- Try it: Down to the last line, print the data that follows exactly, without its pictures.

- Data to use:
______________________________

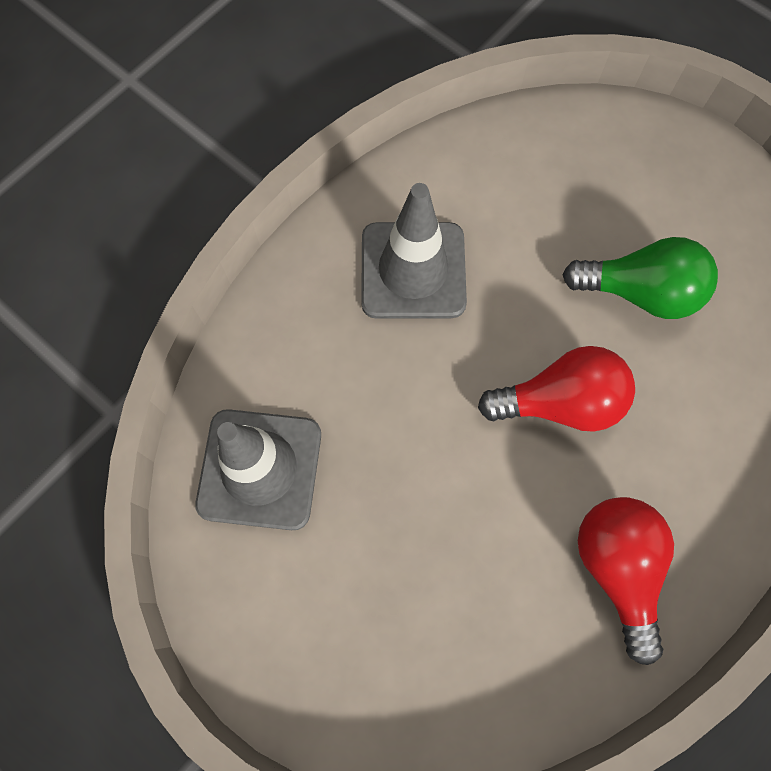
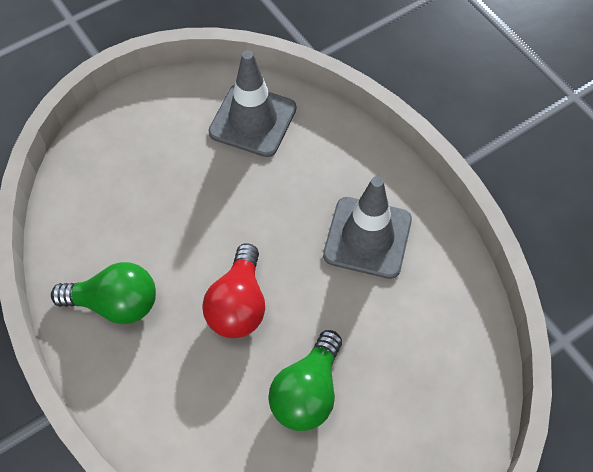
camera: 105 degrees right, 10 degrees down
(616, 568) = (115, 303): red light bulb -> green light bulb

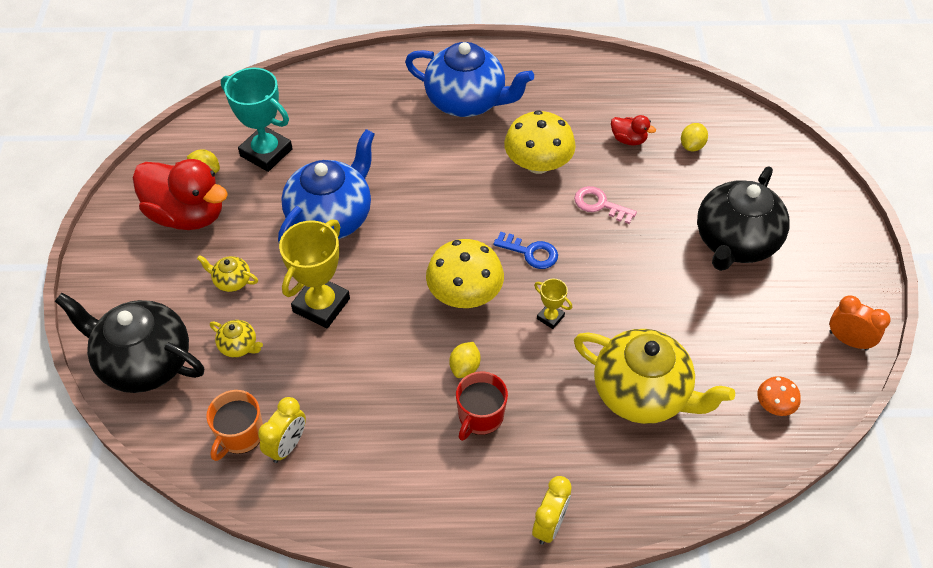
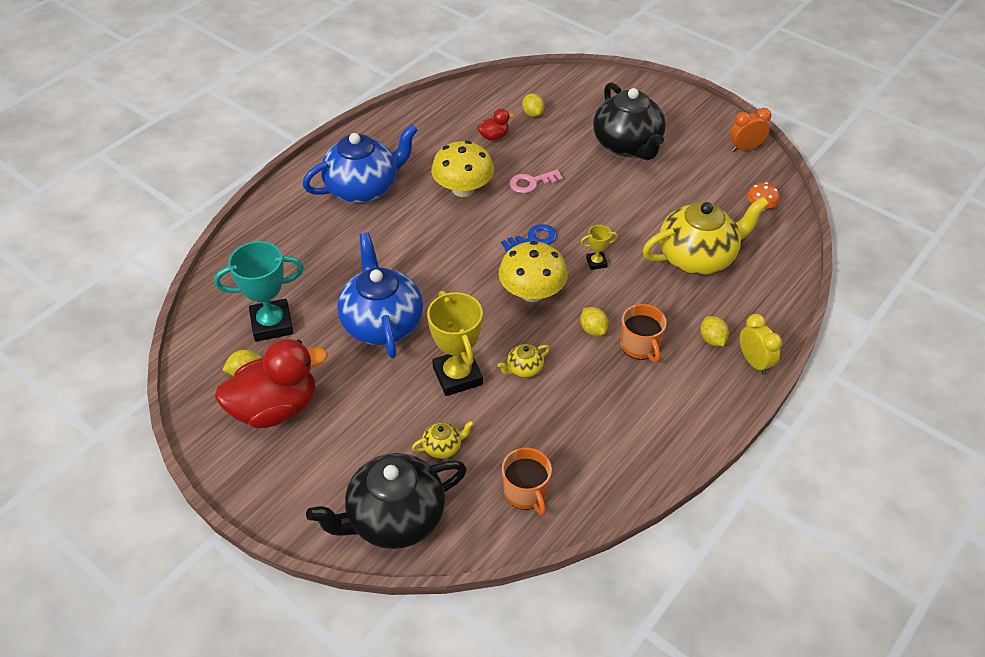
camera: 50 degrees left, 5 degrees down
(231, 281) = (375, 417): yellow teapot -> yellow teapot (524, 369)
(287, 446) = (563, 468): yellow clock -> none
(480, 416) = (640, 346): red mug -> orange mug
(545, 471) = (712, 339): none -> yellow lemon

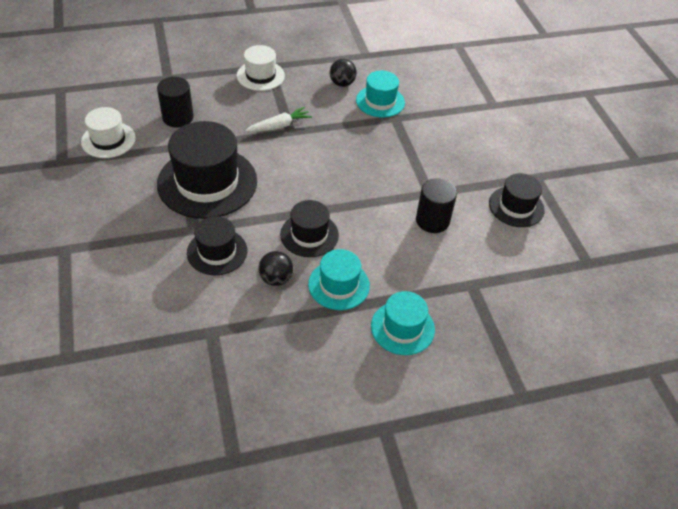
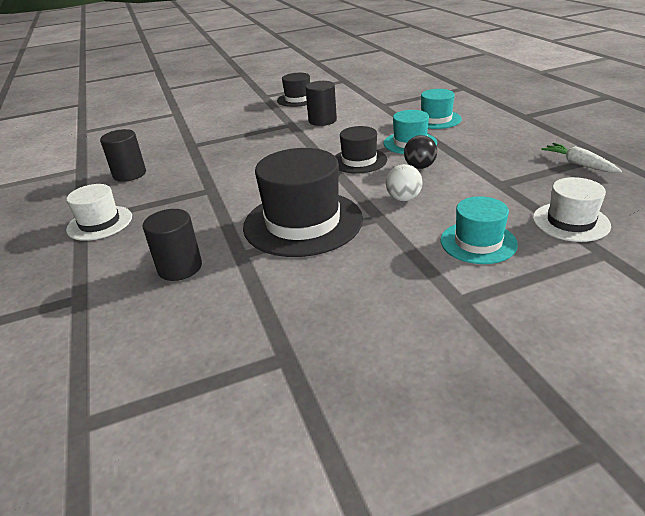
camera: 90 degrees left, 15 degrees down
(108, 140) = (230, 320): white hat -> white hat (570, 222)
(217, 252) = (403, 198): black hat -> white ball
(279, 126) = (201, 197): white carrot -> white carrot (579, 164)
(342, 83) = (129, 174): black ball -> black cylinder
(380, 101) = (164, 154): turquoise hat -> turquoise hat (478, 242)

______________________________

- Solution to this task:
camera: 105 degrees right, 10 degrees down
(616, 568) = (115, 303): red light bulb -> green light bulb

camera: 50 degrees left, 5 degrees down
(231, 281) = (375, 417): yellow teapot -> yellow teapot (524, 369)
(287, 446) = (563, 468): yellow clock -> none
(480, 416) = (640, 346): red mug -> orange mug
(545, 471) = (712, 339): none -> yellow lemon

camera: 90 degrees left, 15 degrees down
(108, 140) = (230, 320): white hat -> white hat (570, 222)
(217, 252) = (403, 198): black hat -> white ball
(279, 126) = (201, 197): white carrot -> white carrot (579, 164)
(342, 83) = (129, 174): black ball -> black cylinder
(380, 101) = (164, 154): turquoise hat -> turquoise hat (478, 242)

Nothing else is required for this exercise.